Print the line containing "orange mushroom [182,280,231,326] -> none" and every line after it exactly as written, through the end of the records.

Scene edit records
※ ※ ※
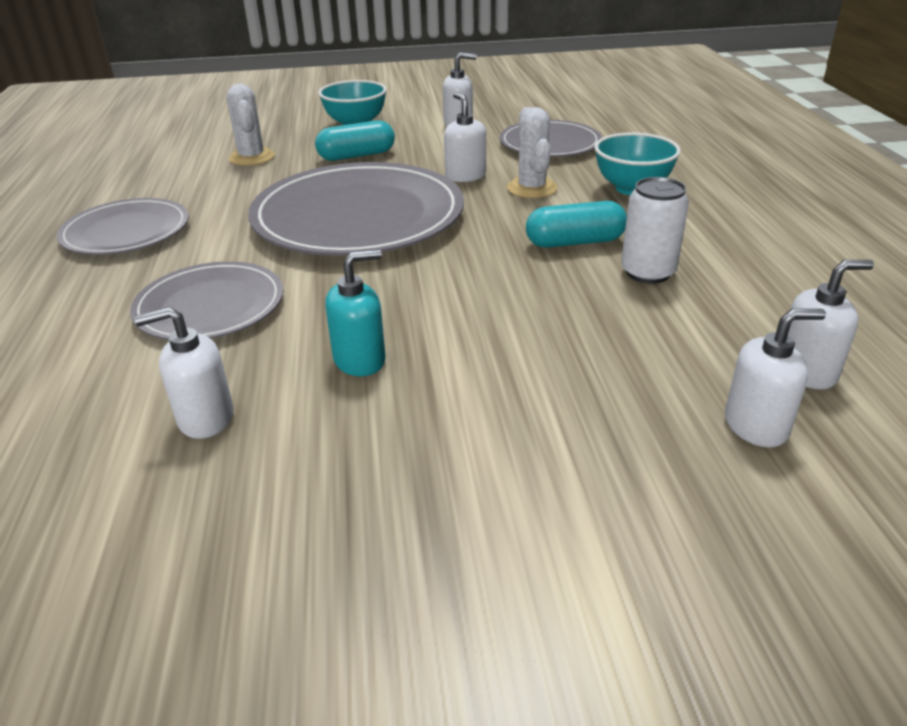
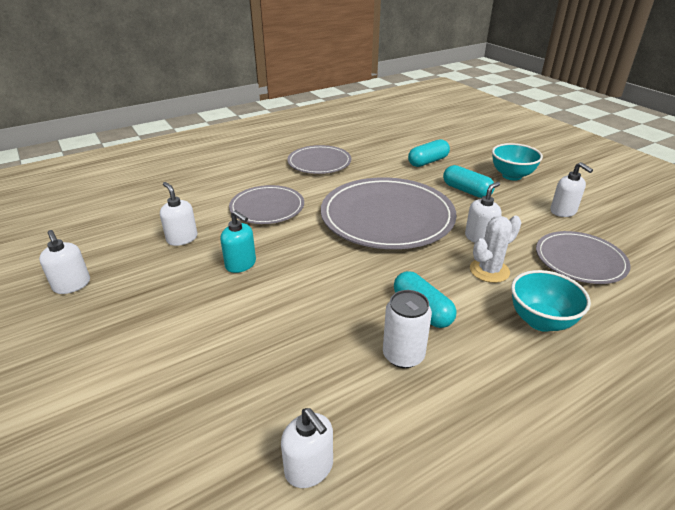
camera: 65 degrees right, 0 degrees up
white cactus [226,84,274,166] -> turquoise capsule [408,139,450,167]
white soap dispenser [725,309,826,447] -> white soap dispenser moved to [39,230,90,294]

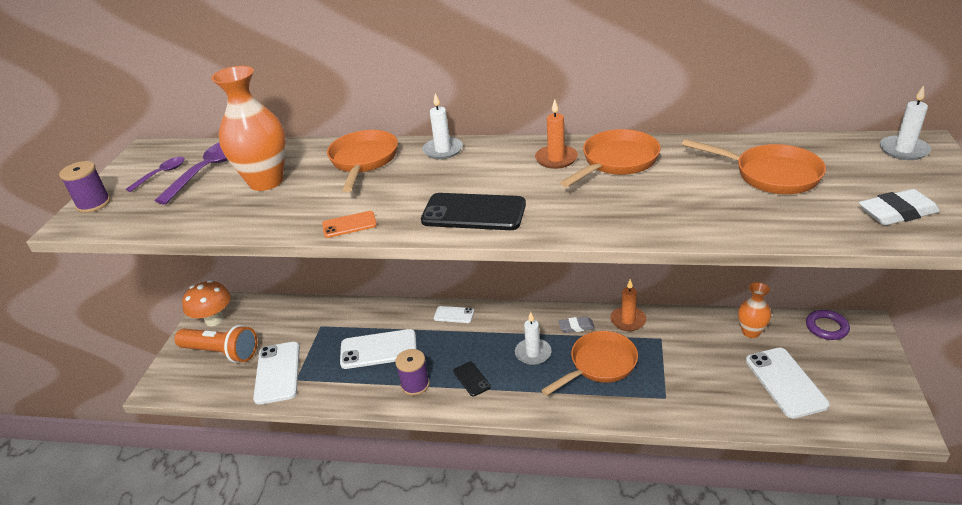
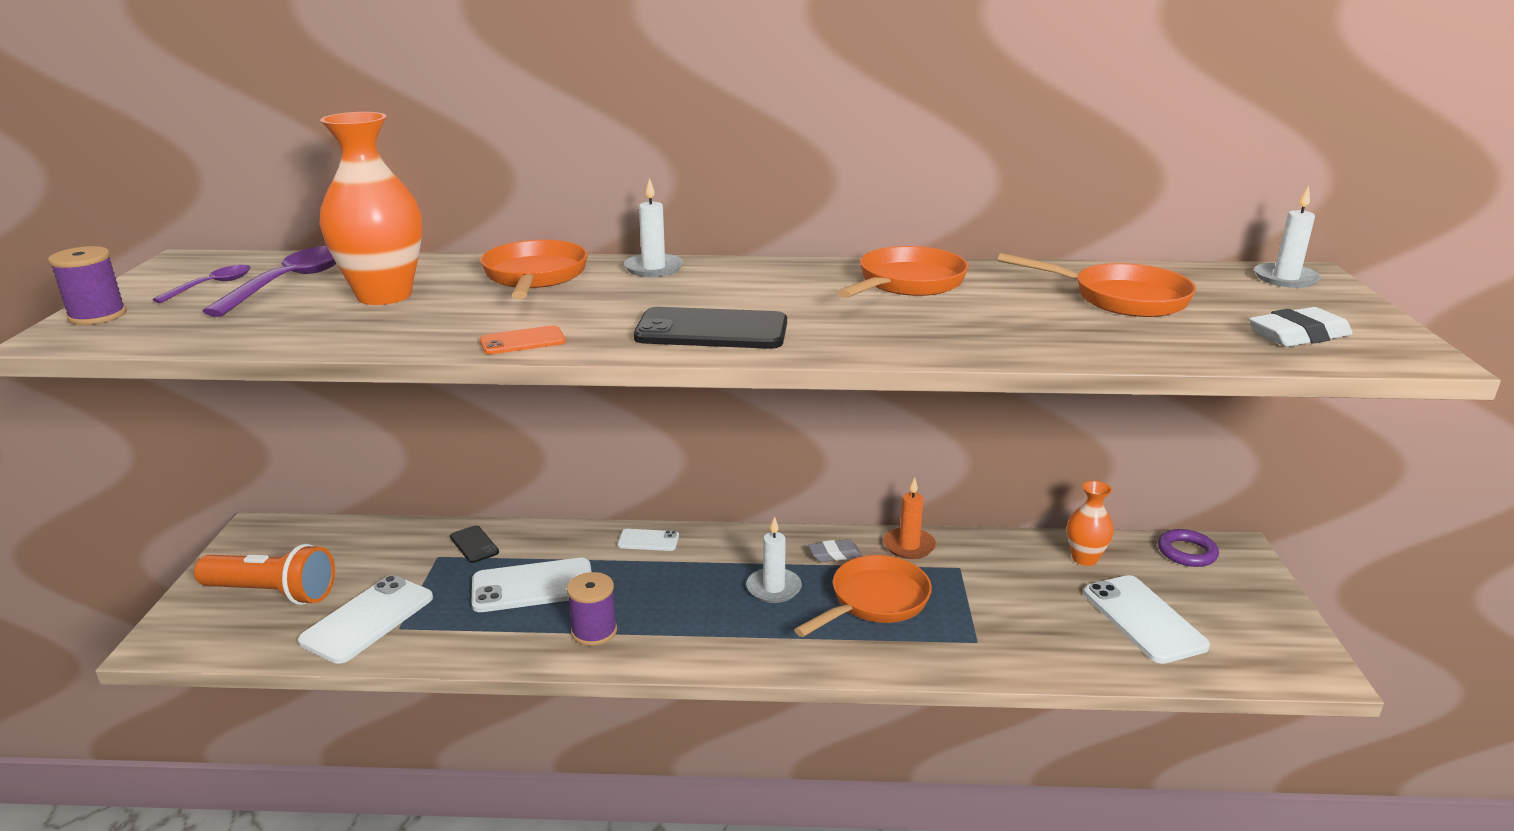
camera: 10 degrees left, 10 degrees down
orange mushroom [182,280,231,326] -> none
white phone [253,342,300,405] -> white phone turned 45 degrees clockwise [298,575,433,664]
black phone [453,362,491,397] -> black phone moved to [450,525,499,563]
orange candle [535,99,578,169] -> none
※ ※ ※
● **WRITTEN SOLUTION**
orange mushroom [182,280,231,326] -> none
white phone [253,342,300,405] -> white phone turned 45 degrees clockwise [298,575,433,664]
black phone [453,362,491,397] -> black phone moved to [450,525,499,563]
orange candle [535,99,578,169] -> none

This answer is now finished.